*** Records to process ***

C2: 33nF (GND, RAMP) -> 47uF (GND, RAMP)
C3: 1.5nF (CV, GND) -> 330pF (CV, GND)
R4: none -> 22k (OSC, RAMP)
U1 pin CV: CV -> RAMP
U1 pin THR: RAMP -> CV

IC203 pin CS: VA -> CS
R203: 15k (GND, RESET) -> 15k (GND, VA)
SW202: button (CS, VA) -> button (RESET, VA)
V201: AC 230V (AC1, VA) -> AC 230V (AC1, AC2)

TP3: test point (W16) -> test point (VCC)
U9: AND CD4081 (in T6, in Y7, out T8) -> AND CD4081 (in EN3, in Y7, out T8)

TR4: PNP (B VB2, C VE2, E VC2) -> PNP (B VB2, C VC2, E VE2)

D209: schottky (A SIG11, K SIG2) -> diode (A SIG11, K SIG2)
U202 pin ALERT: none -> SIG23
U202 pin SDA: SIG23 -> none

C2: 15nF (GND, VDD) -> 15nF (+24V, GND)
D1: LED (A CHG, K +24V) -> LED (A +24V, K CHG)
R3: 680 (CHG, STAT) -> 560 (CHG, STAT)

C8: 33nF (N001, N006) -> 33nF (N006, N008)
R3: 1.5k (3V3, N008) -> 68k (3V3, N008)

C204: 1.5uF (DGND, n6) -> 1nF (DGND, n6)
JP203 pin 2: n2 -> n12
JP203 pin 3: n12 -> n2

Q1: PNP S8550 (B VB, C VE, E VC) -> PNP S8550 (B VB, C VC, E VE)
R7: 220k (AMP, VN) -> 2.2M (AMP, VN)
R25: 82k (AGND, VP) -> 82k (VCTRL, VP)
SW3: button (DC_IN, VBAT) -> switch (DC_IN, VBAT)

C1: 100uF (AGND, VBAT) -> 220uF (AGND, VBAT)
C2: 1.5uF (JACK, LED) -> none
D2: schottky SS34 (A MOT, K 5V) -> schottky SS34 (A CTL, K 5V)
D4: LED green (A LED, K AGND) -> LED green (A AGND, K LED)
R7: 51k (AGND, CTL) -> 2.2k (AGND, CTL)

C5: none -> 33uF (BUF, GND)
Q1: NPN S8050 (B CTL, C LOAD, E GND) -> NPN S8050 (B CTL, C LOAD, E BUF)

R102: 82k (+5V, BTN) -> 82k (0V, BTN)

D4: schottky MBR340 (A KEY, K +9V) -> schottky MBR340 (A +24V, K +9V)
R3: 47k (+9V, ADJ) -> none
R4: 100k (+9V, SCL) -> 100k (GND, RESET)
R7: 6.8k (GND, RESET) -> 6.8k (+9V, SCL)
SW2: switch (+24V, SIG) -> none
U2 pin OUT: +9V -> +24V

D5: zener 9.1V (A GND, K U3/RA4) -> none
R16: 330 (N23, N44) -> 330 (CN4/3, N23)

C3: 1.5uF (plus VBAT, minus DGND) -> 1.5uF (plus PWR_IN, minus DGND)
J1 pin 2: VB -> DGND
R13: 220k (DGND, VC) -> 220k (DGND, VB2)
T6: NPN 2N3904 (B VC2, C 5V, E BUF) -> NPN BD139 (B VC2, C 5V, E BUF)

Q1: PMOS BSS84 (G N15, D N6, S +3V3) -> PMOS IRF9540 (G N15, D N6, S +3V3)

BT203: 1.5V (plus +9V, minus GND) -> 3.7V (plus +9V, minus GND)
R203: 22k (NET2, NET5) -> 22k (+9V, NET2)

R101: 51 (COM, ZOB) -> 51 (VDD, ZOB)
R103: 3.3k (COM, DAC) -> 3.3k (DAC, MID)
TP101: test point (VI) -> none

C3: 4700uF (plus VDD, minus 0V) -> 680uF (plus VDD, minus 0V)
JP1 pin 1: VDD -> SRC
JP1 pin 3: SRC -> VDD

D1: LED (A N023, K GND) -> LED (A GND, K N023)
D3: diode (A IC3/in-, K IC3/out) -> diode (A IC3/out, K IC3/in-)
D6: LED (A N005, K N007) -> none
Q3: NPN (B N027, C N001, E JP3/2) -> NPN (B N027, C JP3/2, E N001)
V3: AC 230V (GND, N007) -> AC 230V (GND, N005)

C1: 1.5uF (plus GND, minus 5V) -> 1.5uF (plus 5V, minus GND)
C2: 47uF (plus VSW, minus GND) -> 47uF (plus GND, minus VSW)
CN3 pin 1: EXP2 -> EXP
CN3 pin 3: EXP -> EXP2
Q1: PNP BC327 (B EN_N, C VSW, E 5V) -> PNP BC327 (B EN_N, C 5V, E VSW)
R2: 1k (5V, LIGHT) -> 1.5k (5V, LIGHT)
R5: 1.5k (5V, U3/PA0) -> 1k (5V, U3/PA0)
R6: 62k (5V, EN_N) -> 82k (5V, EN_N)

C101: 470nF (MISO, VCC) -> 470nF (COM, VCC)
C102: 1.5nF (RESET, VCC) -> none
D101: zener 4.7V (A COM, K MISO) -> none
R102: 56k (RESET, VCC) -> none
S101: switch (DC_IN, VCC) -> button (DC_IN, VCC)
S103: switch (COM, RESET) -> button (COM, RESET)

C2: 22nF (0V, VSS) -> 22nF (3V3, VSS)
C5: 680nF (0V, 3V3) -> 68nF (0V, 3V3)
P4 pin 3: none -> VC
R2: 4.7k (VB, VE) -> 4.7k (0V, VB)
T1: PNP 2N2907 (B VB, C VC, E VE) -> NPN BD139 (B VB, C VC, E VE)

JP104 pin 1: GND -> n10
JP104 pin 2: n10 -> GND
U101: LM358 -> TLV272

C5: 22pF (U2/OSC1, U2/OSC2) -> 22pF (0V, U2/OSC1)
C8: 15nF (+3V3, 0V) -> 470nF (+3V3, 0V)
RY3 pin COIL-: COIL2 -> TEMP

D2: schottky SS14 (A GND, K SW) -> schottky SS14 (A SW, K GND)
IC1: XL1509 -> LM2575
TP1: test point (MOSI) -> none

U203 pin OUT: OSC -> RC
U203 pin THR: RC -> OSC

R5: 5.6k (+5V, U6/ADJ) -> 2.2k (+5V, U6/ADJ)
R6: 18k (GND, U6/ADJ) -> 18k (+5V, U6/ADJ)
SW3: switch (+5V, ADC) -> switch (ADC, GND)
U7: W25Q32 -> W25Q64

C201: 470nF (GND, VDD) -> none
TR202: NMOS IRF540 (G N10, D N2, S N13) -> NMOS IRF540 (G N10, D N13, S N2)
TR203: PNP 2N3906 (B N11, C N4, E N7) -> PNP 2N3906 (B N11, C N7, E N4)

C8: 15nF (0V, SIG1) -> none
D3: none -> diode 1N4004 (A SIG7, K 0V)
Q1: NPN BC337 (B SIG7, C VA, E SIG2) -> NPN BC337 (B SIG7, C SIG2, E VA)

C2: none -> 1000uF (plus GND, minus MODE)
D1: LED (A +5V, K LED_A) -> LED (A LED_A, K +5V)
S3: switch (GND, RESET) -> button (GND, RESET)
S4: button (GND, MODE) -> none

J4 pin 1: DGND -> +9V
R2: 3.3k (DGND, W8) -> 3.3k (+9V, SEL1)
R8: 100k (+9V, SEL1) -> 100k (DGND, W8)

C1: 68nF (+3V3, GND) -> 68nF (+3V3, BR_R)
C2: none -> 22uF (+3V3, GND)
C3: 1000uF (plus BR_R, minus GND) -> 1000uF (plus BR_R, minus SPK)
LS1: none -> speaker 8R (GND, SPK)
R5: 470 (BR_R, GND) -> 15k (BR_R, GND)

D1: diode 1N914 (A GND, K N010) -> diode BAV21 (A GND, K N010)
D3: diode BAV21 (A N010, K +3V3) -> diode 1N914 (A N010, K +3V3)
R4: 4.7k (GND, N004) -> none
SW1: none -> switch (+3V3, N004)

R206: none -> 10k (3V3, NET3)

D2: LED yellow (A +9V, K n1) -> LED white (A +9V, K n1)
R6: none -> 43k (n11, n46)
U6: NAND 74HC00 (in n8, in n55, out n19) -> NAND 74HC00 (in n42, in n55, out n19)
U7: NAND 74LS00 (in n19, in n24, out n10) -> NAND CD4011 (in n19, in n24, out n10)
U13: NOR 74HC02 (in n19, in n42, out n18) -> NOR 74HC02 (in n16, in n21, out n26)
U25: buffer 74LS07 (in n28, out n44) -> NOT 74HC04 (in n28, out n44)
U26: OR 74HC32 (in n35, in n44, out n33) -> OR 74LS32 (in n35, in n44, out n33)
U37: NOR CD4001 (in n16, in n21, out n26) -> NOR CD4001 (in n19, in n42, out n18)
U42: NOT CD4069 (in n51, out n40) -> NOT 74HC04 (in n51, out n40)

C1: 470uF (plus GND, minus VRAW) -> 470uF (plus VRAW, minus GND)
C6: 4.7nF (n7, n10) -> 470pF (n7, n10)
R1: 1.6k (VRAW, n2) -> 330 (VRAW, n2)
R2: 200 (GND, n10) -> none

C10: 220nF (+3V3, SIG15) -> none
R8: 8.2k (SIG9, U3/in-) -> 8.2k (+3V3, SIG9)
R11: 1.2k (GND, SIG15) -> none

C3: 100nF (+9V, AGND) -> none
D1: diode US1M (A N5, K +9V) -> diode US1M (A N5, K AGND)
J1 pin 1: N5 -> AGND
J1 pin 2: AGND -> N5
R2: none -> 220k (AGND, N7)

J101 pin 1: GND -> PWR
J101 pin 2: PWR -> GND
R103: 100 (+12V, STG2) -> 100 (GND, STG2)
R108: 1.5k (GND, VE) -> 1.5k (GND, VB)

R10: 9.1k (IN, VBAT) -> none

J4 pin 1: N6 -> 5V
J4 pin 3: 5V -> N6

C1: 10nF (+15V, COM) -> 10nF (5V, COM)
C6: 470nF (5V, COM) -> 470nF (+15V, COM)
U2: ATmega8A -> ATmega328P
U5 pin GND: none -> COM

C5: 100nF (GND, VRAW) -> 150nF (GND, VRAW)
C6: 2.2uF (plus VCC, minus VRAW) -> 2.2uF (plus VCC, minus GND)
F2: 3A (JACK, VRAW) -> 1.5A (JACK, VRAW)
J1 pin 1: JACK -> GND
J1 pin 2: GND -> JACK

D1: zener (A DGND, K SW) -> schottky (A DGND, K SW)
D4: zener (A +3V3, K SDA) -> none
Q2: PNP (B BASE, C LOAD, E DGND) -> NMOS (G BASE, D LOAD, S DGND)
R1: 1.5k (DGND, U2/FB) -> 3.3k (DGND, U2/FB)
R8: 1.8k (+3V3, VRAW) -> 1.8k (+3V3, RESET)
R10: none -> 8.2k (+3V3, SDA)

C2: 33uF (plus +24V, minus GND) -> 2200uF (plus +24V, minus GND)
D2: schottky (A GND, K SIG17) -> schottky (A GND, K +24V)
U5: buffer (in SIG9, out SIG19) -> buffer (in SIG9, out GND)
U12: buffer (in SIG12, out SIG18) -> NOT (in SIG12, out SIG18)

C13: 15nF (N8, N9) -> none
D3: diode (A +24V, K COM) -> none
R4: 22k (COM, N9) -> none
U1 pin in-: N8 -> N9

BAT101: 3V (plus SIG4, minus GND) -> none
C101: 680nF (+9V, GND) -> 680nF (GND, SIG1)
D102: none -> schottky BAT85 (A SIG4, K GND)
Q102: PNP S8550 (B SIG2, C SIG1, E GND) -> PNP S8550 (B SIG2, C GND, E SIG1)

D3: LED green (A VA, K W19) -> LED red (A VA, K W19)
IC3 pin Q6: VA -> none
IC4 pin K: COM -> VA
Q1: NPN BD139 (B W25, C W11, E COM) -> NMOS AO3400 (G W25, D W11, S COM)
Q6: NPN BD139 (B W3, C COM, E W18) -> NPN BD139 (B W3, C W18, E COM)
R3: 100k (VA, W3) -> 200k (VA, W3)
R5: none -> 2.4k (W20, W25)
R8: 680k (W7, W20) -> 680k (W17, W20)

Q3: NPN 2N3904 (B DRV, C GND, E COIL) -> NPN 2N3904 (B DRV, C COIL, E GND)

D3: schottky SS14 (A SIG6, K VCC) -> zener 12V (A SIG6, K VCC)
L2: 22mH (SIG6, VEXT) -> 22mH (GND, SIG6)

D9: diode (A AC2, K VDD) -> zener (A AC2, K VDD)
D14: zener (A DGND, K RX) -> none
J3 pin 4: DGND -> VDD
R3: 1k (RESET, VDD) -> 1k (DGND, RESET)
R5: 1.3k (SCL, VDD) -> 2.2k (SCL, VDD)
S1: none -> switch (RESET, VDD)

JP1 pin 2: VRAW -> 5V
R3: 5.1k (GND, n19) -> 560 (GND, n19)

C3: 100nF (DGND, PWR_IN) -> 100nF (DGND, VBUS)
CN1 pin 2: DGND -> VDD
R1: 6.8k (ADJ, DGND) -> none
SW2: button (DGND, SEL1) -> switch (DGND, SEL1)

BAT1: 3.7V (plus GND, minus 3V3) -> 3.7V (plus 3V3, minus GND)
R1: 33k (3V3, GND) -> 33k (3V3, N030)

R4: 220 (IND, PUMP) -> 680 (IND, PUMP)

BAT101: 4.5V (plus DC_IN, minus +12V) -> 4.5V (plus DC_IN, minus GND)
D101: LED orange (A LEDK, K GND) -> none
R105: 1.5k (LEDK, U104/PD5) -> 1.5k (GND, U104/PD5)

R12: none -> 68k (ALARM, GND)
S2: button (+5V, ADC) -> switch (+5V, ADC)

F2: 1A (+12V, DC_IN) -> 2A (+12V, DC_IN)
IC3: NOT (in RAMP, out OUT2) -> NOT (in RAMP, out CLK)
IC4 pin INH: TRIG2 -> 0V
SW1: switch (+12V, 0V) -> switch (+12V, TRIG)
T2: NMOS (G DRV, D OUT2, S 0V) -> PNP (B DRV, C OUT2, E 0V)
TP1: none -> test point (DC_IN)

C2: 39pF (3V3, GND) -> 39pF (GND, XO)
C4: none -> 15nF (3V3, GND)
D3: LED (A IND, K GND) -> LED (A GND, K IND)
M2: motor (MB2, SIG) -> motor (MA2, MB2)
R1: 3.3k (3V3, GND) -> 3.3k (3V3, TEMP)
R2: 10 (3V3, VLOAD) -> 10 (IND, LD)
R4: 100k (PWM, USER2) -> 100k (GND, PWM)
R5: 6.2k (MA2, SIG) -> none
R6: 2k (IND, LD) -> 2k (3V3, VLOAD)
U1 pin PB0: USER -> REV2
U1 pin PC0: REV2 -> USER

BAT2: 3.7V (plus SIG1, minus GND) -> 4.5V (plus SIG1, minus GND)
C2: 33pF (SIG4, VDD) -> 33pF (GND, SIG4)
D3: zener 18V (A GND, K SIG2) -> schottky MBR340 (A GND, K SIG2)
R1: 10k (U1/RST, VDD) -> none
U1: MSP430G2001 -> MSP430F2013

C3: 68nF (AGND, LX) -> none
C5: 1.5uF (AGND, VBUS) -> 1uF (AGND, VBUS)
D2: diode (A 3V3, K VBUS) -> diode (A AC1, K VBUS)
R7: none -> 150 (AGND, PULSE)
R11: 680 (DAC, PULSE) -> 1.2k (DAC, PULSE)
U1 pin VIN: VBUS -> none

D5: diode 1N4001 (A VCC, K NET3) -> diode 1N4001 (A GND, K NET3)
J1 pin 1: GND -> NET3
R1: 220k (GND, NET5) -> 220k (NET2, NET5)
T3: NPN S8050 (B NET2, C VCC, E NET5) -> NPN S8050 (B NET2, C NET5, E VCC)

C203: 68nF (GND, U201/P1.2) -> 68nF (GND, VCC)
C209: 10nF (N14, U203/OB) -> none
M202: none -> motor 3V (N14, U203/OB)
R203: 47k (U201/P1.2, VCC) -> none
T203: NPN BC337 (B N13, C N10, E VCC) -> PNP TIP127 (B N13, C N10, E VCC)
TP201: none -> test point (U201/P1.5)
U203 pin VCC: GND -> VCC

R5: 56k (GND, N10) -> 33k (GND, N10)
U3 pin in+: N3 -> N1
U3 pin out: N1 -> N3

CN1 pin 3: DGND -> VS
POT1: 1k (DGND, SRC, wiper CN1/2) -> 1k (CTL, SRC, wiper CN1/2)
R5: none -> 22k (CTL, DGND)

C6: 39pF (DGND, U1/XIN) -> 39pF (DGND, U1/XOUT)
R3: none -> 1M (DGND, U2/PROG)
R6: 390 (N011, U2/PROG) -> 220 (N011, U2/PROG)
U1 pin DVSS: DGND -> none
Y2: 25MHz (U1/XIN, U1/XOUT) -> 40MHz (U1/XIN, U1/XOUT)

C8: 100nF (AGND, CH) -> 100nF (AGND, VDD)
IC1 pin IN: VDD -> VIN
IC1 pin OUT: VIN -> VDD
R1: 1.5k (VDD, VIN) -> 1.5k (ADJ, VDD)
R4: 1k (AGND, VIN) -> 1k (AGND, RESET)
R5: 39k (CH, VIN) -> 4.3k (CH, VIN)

*** End of Records to process ***

● What the task asks: When you reach the line with "V3: AC 230V" in the records above, start writing out lines exactly, and stop once the line with "D1: LED (A +5V, K" has been written; include nothing else.

● Response area:
V3: AC 230V (GND, N007) -> AC 230V (GND, N005)

C1: 1.5uF (plus GND, minus 5V) -> 1.5uF (plus 5V, minus GND)
C2: 47uF (plus VSW, minus GND) -> 47uF (plus GND, minus VSW)
CN3 pin 1: EXP2 -> EXP
CN3 pin 3: EXP -> EXP2
Q1: PNP BC327 (B EN_N, C VSW, E 5V) -> PNP BC327 (B EN_N, C 5V, E VSW)
R2: 1k (5V, LIGHT) -> 1.5k (5V, LIGHT)
R5: 1.5k (5V, U3/PA0) -> 1k (5V, U3/PA0)
R6: 62k (5V, EN_N) -> 82k (5V, EN_N)

C101: 470nF (MISO, VCC) -> 470nF (COM, VCC)
C102: 1.5nF (RESET, VCC) -> none
D101: zener 4.7V (A COM, K MISO) -> none
R102: 56k (RESET, VCC) -> none
S101: switch (DC_IN, VCC) -> button (DC_IN, VCC)
S103: switch (COM, RESET) -> button (COM, RESET)

C2: 22nF (0V, VSS) -> 22nF (3V3, VSS)
C5: 680nF (0V, 3V3) -> 68nF (0V, 3V3)
P4 pin 3: none -> VC
R2: 4.7k (VB, VE) -> 4.7k (0V, VB)
T1: PNP 2N2907 (B VB, C VC, E VE) -> NPN BD139 (B VB, C VC, E VE)

JP104 pin 1: GND -> n10
JP104 pin 2: n10 -> GND
U101: LM358 -> TLV272

C5: 22pF (U2/OSC1, U2/OSC2) -> 22pF (0V, U2/OSC1)
C8: 15nF (+3V3, 0V) -> 470nF (+3V3, 0V)
RY3 pin COIL-: COIL2 -> TEMP

D2: schottky SS14 (A GND, K SW) -> schottky SS14 (A SW, K GND)
IC1: XL1509 -> LM2575
TP1: test point (MOSI) -> none

U203 pin OUT: OSC -> RC
U203 pin THR: RC -> OSC

R5: 5.6k (+5V, U6/ADJ) -> 2.2k (+5V, U6/ADJ)
R6: 18k (GND, U6/ADJ) -> 18k (+5V, U6/ADJ)
SW3: switch (+5V, ADC) -> switch (ADC, GND)
U7: W25Q32 -> W25Q64

C201: 470nF (GND, VDD) -> none
TR202: NMOS IRF540 (G N10, D N2, S N13) -> NMOS IRF540 (G N10, D N13, S N2)
TR203: PNP 2N3906 (B N11, C N4, E N7) -> PNP 2N3906 (B N11, C N7, E N4)

C8: 15nF (0V, SIG1) -> none
D3: none -> diode 1N4004 (A SIG7, K 0V)
Q1: NPN BC337 (B SIG7, C VA, E SIG2) -> NPN BC337 (B SIG7, C SIG2, E VA)

C2: none -> 1000uF (plus GND, minus MODE)
D1: LED (A +5V, K LED_A) -> LED (A LED_A, K +5V)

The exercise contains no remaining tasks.